Before-and-after object lists:
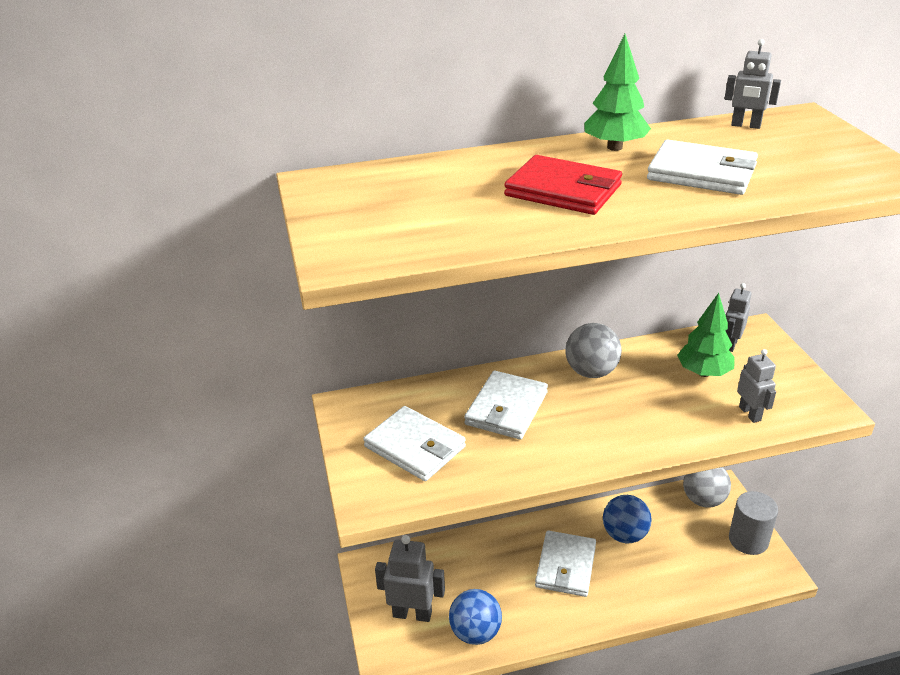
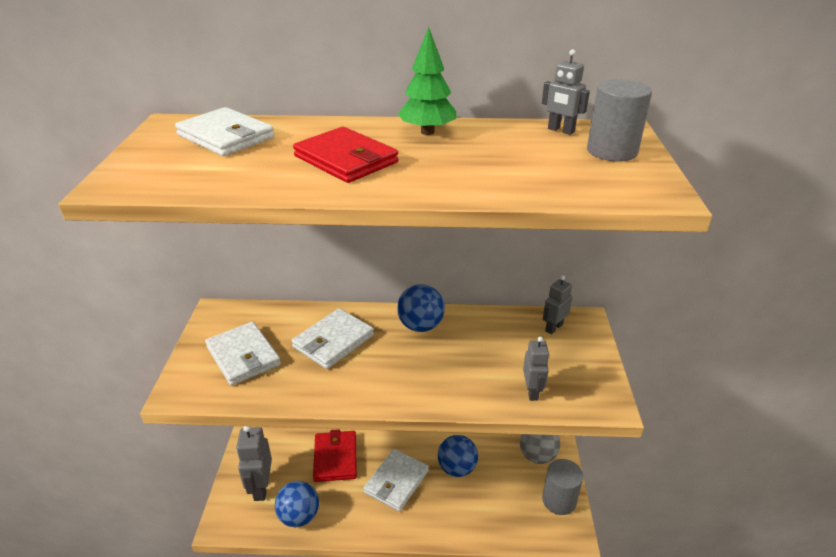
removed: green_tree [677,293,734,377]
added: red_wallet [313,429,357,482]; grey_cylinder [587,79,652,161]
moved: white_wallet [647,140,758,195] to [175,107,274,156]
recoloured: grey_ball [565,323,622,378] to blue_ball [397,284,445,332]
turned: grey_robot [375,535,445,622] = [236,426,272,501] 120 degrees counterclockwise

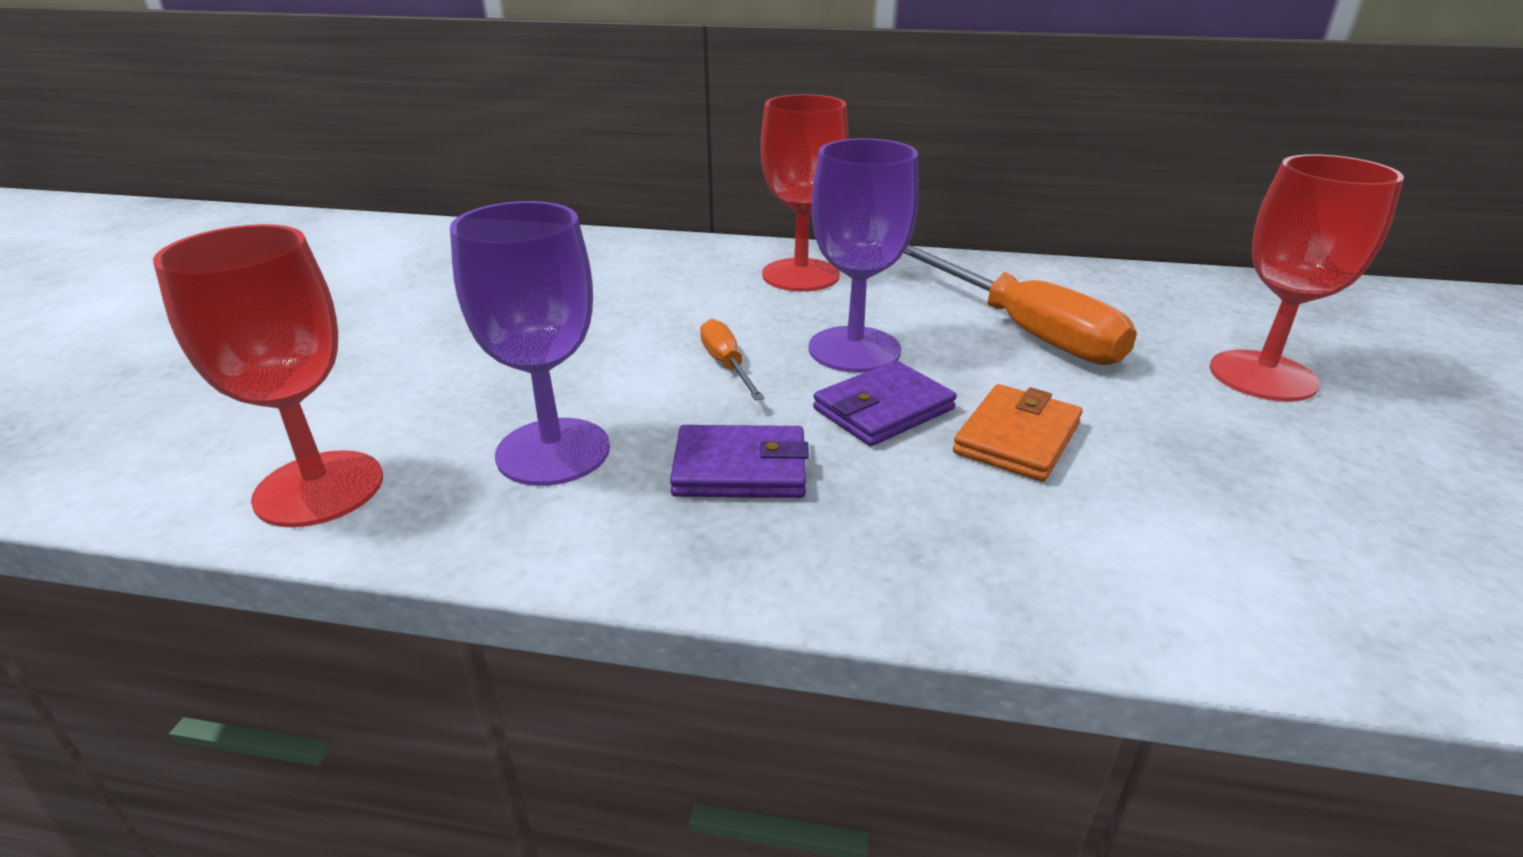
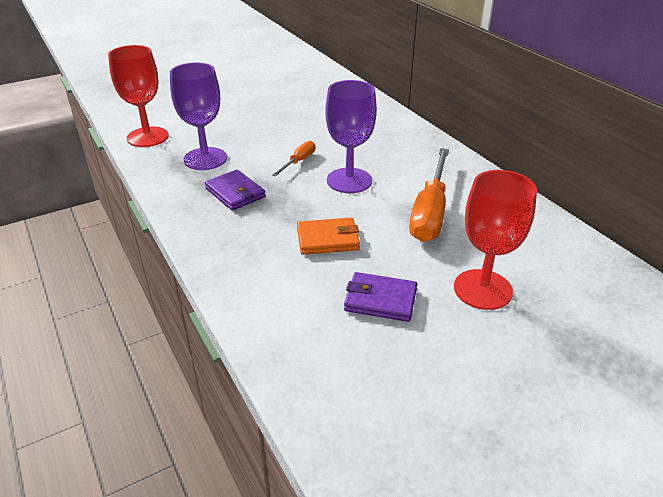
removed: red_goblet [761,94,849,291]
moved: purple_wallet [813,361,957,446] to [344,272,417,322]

==

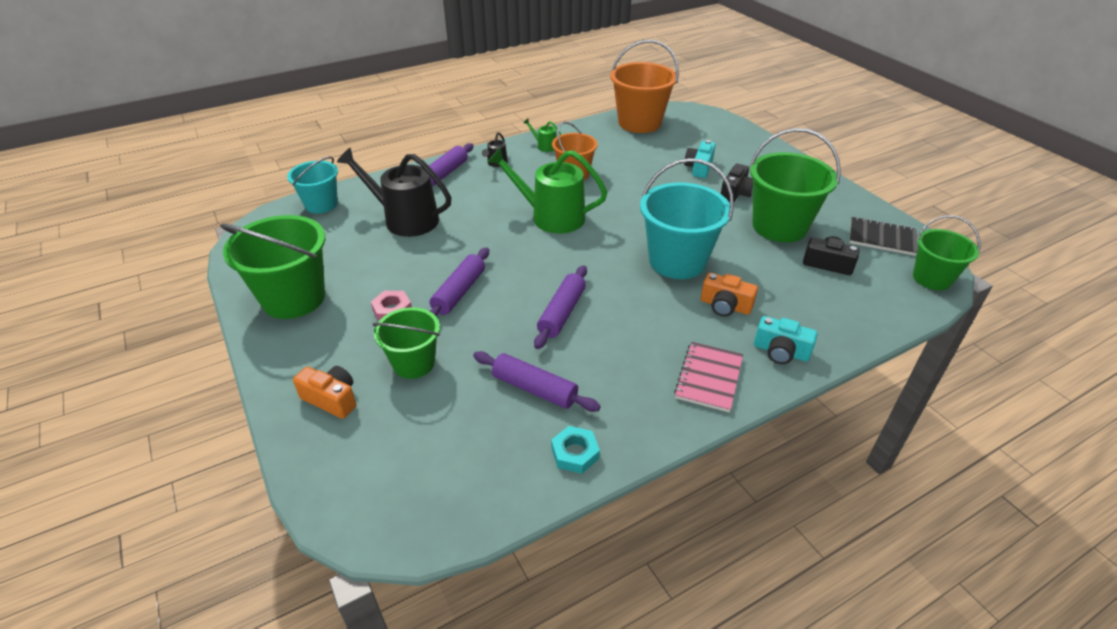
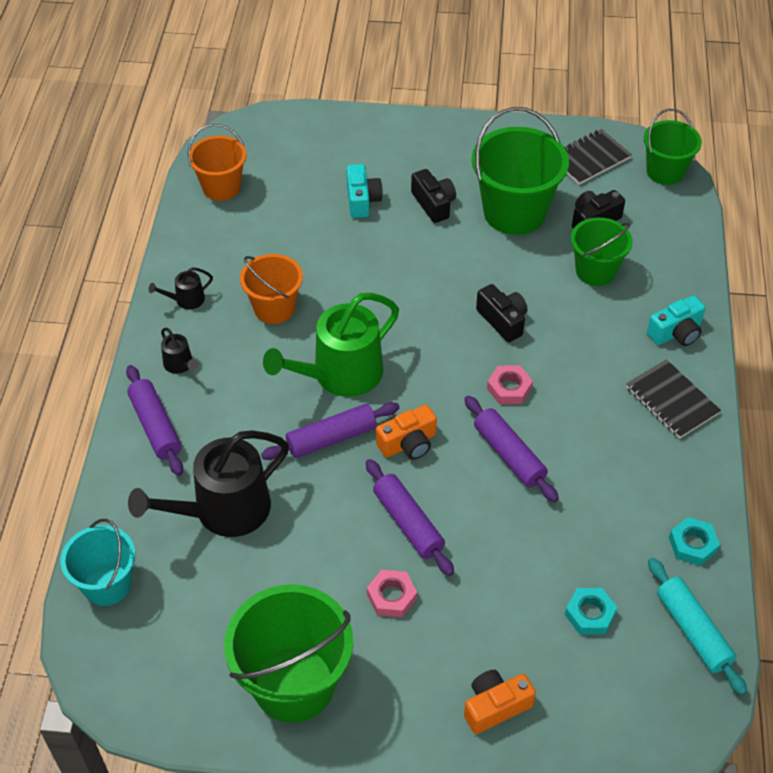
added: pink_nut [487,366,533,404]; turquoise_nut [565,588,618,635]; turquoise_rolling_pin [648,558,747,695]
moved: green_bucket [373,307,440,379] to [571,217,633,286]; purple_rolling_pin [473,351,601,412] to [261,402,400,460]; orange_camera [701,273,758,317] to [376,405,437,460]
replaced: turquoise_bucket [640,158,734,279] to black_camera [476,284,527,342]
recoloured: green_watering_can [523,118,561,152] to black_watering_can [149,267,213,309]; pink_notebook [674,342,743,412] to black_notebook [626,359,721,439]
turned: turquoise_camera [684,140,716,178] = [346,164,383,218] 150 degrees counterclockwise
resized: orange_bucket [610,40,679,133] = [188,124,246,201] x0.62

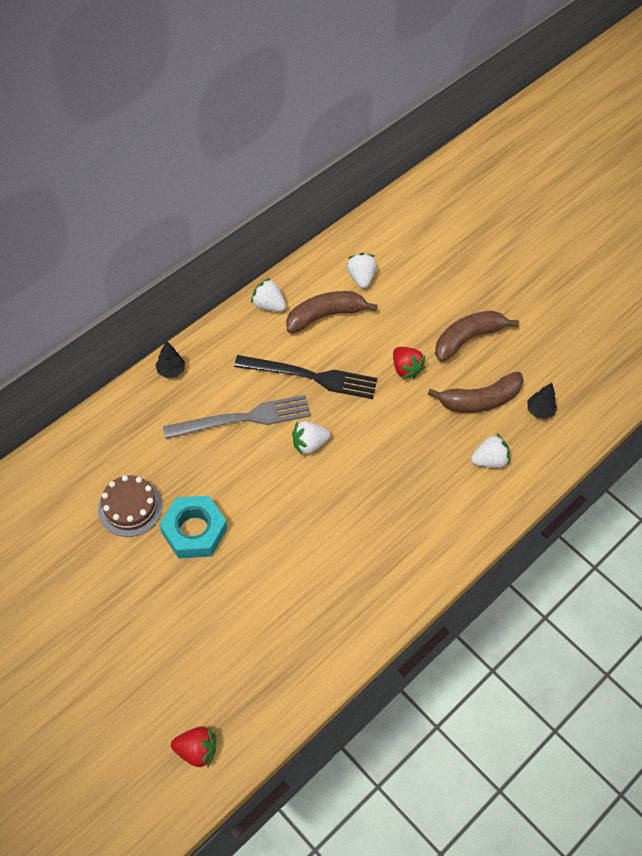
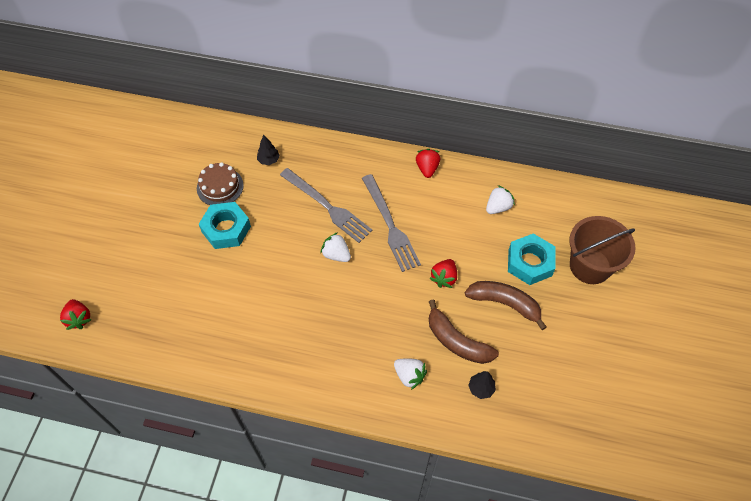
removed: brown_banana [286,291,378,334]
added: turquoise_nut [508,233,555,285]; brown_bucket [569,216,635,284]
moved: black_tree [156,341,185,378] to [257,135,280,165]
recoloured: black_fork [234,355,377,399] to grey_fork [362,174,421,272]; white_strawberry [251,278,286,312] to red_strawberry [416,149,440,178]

◆ **TASK OBJECTIVE**: All lines above between those holding "removed: green_tree [677,293,734,377]" and "recoloured: grey_ball [565,323,622,378]", inclusive, must be set down unchanged, and no other line may be included.

◆ **RESULT**:
removed: green_tree [677,293,734,377]
added: red_wallet [313,429,357,482]; grey_cylinder [587,79,652,161]
moved: white_wallet [647,140,758,195] to [175,107,274,156]
recoloured: grey_ball [565,323,622,378] to blue_ball [397,284,445,332]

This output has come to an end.